# WORK REQUEST
Copy out every line of the data where the word "pink" is found.

=======

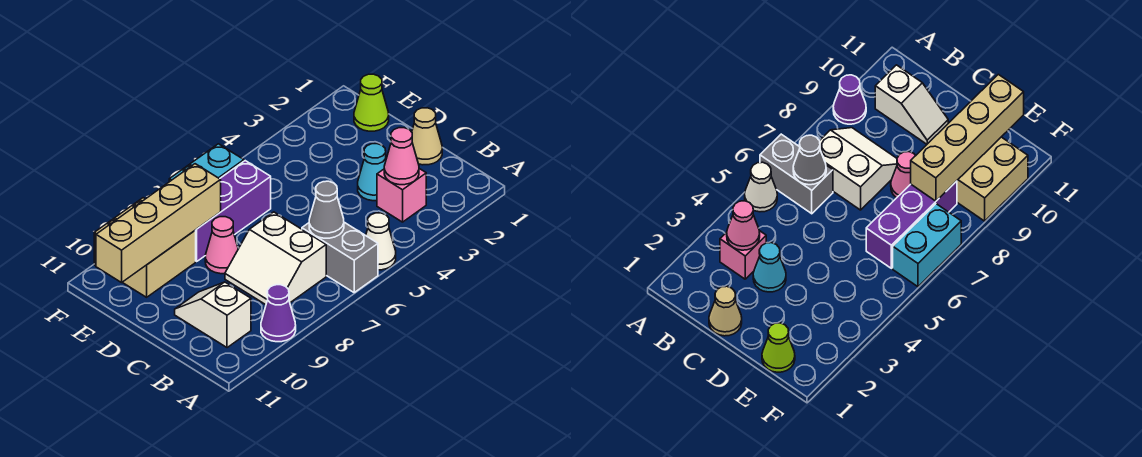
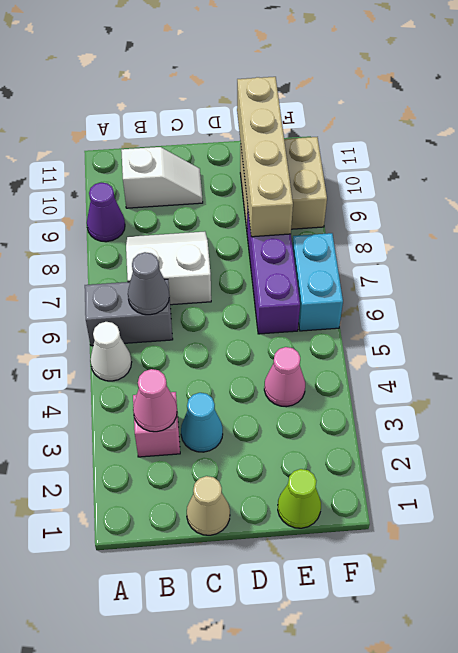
pink cone D8 level 1 -> pink cone E4 level 1

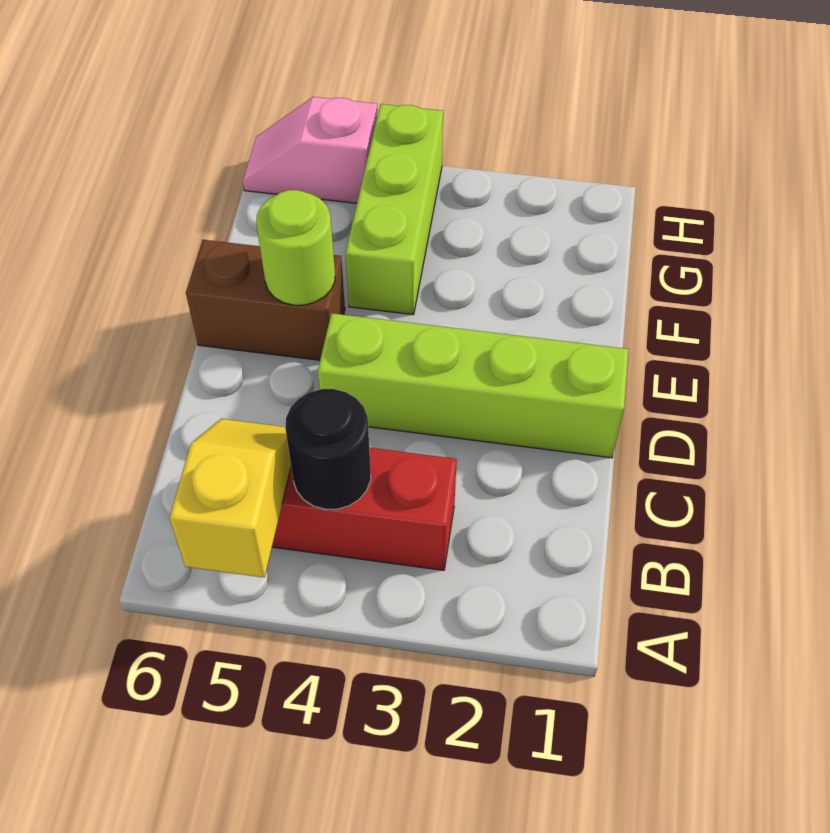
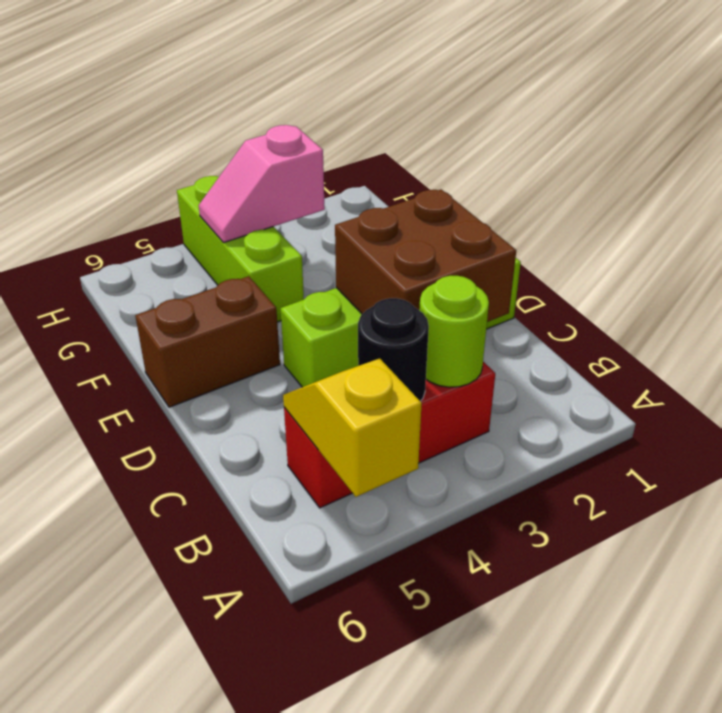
none -> brown brick C2:D3 level 2
lime round brick E5 level 2 -> lime round brick B3 level 2
pink slope H5:H6 level 1 top 5 -> pink slope G3:G4 level 2 top 3

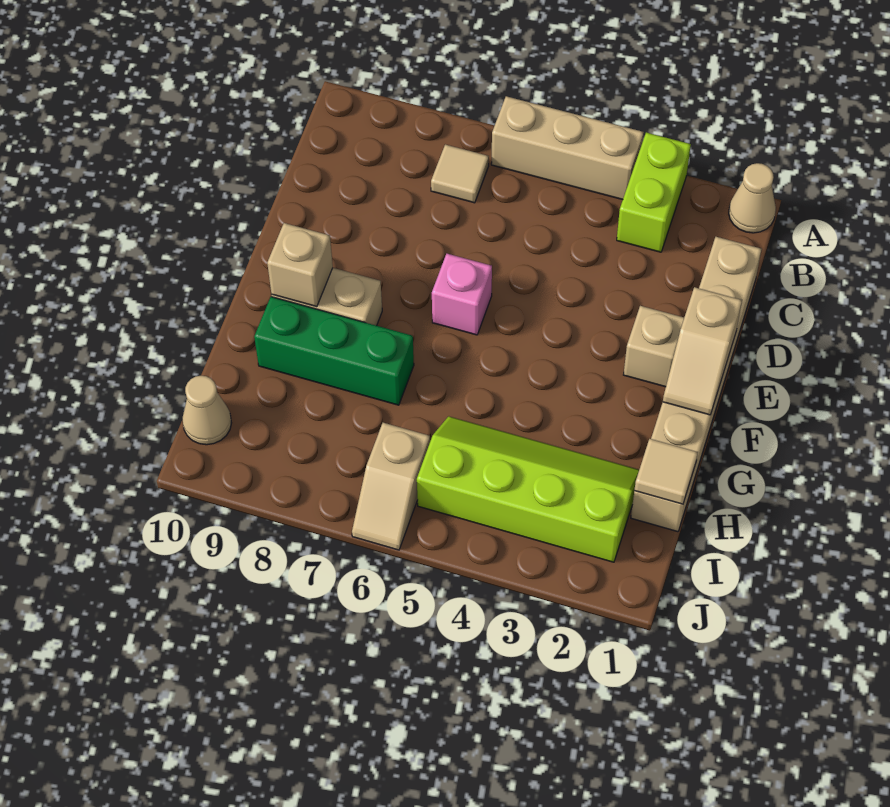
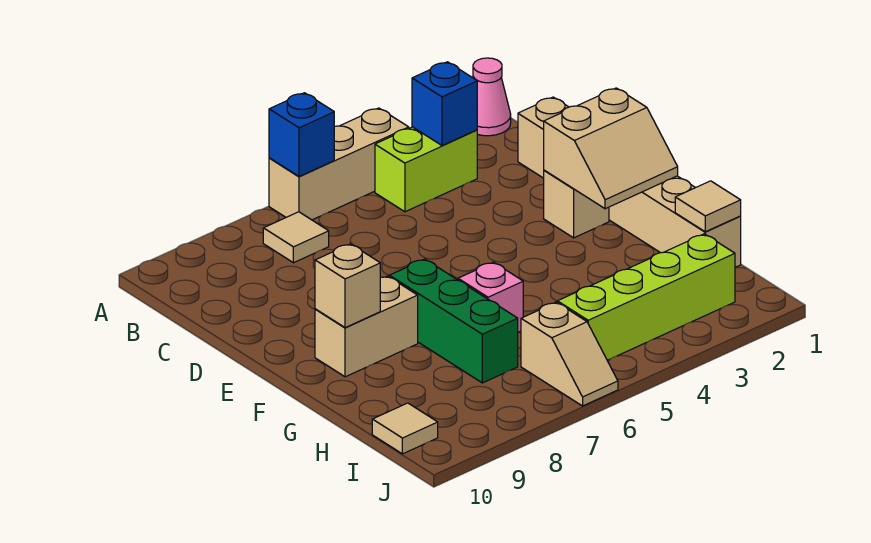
tan cone A1 level 1 -> pink cone A1 level 1
lime brick A3:B3 level 1 -> lime brick B3:B4 level 1
none -> blue brick A6 level 2
none -> blue brick B3 level 2
tan slope E1:F1 level 2 top E -> tan slope E1:F2 level 2 top E
pink brick E6 level 1 -> pink brick G6 level 1
green brick G7:G9 level 1 -> green brick F7:H7 level 1
tan cone I10 level 1 -> tan tile I10 level 1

=======

# PROBLEM SOLUTION
pink cone D8 level 1 -> pink cone E4 level 1
pink slope H5:H6 level 1 top 5 -> pink slope G3:G4 level 2 top 3
tan cone A1 level 1 -> pink cone A1 level 1
pink brick E6 level 1 -> pink brick G6 level 1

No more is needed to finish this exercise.